(Object transformation records)
++++++++
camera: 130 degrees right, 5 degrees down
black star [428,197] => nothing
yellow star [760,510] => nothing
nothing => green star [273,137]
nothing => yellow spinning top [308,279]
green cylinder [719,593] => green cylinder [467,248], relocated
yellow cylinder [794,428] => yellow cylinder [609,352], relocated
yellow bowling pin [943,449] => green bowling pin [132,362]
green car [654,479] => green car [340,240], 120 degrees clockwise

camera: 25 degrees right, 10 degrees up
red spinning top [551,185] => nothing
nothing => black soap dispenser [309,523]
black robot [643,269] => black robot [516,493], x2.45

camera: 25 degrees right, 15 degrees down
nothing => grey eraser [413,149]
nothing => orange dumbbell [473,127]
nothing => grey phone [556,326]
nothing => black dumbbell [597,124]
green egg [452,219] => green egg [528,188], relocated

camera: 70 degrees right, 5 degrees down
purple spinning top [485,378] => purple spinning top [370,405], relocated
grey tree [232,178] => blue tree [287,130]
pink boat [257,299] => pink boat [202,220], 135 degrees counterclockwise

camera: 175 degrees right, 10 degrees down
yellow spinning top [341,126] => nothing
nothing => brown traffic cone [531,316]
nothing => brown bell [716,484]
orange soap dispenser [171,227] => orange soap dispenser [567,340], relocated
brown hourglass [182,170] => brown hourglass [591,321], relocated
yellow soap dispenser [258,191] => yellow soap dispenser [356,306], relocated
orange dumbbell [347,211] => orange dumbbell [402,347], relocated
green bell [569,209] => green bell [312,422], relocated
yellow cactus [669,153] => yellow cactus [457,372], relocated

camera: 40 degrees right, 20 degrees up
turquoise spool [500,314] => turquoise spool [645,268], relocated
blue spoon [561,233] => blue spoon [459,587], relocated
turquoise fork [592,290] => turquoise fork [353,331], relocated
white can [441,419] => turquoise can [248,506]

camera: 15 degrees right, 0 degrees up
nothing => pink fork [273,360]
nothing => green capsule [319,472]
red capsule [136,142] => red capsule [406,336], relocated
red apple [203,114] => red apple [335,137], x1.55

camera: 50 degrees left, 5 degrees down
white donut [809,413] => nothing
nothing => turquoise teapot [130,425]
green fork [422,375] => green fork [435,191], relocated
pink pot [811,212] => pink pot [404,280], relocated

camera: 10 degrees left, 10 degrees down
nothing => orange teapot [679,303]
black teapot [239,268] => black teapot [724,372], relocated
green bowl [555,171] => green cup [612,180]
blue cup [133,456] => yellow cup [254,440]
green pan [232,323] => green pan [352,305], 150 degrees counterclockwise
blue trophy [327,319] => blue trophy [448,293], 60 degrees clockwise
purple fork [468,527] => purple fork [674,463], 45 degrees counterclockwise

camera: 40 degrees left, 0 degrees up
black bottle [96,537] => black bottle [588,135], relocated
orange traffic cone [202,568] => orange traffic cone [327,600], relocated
++++++++
#### Activity
Set down the lines of the records exactly, from the first one through the line containing "yellow bowling pin", and add nothing else.

#### Exercise solution
camera: 130 degrees right, 5 degrees down
black star [428,197] => nothing
yellow star [760,510] => nothing
nothing => green star [273,137]
nothing => yellow spinning top [308,279]
green cylinder [719,593] => green cylinder [467,248], relocated
yellow cylinder [794,428] => yellow cylinder [609,352], relocated
yellow bowling pin [943,449] => green bowling pin [132,362]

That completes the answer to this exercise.